### EXERCISE
The line containing "camera: 150 degrees right, 15 degrees down" marks the end, so write out exactly every line from the top of the entries below through that one.

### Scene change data
---
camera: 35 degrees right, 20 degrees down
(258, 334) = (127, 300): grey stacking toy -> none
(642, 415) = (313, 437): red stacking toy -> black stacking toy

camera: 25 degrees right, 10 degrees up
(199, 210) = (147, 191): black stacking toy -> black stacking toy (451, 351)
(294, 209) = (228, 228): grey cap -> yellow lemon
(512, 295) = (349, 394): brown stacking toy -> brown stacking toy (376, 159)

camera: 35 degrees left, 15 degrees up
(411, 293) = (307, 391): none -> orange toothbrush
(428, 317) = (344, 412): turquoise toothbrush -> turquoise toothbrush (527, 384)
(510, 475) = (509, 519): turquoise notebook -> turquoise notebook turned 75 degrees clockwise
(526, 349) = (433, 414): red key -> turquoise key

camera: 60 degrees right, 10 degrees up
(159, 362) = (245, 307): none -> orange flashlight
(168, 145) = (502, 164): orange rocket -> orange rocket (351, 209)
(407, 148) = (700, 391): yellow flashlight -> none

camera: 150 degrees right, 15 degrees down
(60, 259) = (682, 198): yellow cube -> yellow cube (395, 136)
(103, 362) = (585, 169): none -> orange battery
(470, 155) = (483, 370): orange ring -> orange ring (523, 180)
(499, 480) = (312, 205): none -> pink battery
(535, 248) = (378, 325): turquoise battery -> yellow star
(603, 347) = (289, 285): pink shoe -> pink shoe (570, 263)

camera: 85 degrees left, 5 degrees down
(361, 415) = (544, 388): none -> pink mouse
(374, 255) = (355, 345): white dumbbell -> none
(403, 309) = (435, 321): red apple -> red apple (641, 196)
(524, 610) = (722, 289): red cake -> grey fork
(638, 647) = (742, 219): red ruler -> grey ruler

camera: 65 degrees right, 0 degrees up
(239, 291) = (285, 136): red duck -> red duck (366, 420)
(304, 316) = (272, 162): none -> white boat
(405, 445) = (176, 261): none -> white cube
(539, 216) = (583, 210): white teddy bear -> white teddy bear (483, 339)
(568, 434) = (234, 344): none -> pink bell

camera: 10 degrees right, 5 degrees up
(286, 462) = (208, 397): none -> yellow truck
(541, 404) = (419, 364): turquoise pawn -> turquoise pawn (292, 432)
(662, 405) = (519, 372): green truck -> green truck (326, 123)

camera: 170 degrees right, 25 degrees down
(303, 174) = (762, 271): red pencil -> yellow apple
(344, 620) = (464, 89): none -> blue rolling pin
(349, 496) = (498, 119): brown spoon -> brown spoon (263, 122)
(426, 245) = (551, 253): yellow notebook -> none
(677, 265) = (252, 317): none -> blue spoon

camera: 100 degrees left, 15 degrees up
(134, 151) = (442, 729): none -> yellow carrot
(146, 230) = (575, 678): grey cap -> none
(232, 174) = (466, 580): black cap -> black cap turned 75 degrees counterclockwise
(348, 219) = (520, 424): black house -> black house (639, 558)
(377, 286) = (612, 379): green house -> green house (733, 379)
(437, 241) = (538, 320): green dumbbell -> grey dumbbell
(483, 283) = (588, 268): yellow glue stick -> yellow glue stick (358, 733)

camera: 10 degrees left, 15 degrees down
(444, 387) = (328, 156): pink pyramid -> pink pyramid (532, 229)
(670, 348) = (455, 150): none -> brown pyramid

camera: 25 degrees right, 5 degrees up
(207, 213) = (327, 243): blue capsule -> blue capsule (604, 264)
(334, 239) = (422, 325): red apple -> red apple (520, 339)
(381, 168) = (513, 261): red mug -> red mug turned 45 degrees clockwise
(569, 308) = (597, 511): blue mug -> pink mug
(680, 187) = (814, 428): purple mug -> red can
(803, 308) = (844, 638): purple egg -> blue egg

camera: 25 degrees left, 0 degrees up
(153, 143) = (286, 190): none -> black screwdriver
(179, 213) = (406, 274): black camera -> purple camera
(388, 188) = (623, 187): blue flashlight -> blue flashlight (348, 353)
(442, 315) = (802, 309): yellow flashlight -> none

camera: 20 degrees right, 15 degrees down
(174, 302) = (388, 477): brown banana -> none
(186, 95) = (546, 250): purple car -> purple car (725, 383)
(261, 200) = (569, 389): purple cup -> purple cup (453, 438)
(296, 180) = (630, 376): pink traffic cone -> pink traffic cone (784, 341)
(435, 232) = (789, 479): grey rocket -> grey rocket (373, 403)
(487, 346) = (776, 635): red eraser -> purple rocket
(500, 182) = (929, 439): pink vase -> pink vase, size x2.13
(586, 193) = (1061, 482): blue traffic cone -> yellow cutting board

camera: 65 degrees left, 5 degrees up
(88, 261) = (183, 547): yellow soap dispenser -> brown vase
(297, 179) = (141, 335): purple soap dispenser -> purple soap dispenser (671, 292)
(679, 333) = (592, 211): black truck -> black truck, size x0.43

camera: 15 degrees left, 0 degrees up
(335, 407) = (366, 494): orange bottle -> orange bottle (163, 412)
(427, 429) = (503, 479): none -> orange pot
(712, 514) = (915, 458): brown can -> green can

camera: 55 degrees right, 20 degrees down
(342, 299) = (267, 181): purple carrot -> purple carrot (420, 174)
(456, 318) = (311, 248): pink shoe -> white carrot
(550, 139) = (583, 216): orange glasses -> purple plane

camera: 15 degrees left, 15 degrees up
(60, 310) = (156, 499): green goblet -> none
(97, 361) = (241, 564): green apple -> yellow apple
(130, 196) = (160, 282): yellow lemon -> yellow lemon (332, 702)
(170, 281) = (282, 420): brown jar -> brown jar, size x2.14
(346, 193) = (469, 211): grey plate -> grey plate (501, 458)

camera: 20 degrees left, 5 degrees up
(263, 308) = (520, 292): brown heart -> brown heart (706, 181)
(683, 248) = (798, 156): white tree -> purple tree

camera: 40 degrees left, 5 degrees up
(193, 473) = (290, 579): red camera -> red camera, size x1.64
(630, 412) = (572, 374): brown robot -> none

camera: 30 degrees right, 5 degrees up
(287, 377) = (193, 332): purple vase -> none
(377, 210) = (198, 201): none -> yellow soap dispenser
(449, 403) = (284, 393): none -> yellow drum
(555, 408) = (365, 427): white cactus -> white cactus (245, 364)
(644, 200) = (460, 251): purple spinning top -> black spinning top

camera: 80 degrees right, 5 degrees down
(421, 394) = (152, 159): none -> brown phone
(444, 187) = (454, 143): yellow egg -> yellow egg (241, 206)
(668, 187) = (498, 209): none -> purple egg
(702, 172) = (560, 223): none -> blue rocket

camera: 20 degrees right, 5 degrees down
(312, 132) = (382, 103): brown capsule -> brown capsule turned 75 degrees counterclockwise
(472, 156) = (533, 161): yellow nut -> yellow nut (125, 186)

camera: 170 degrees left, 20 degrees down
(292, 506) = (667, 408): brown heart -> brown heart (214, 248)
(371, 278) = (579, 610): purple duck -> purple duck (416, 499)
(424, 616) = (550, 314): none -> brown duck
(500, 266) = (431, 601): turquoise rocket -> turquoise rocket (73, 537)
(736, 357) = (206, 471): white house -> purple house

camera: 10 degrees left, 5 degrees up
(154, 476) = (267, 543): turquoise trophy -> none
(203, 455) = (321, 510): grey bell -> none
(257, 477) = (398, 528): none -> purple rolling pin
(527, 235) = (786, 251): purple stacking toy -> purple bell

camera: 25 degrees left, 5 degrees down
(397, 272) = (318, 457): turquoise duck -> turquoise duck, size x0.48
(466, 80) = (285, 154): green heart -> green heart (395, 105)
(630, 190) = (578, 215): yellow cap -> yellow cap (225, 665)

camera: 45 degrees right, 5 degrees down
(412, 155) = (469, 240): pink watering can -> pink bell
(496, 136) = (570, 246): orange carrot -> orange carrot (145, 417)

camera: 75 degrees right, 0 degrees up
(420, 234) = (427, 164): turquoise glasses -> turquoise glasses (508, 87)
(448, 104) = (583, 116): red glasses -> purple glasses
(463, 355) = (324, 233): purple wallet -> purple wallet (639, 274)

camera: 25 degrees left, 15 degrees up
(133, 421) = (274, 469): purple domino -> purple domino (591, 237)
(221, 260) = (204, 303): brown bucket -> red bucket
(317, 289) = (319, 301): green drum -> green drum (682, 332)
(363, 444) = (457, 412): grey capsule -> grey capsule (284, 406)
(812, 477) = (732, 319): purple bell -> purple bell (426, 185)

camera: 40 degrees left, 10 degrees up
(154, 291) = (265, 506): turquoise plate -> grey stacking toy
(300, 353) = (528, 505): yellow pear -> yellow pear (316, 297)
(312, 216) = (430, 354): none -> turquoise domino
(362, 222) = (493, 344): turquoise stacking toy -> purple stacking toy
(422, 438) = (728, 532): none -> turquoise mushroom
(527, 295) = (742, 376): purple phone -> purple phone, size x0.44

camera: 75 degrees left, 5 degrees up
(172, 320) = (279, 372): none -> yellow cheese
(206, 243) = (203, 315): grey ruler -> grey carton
---
### ANSWER AREA
camera: 35 degrees right, 20 degrees down
(258, 334) = (127, 300): grey stacking toy -> none
(642, 415) = (313, 437): red stacking toy -> black stacking toy

camera: 25 degrees right, 10 degrees up
(199, 210) = (147, 191): black stacking toy -> black stacking toy (451, 351)
(294, 209) = (228, 228): grey cap -> yellow lemon
(512, 295) = (349, 394): brown stacking toy -> brown stacking toy (376, 159)

camera: 35 degrees left, 15 degrees up
(411, 293) = (307, 391): none -> orange toothbrush
(428, 317) = (344, 412): turquoise toothbrush -> turquoise toothbrush (527, 384)
(510, 475) = (509, 519): turquoise notebook -> turquoise notebook turned 75 degrees clockwise
(526, 349) = (433, 414): red key -> turquoise key

camera: 60 degrees right, 10 degrees up
(159, 362) = (245, 307): none -> orange flashlight
(168, 145) = (502, 164): orange rocket -> orange rocket (351, 209)
(407, 148) = (700, 391): yellow flashlight -> none

camera: 150 degrees right, 15 degrees down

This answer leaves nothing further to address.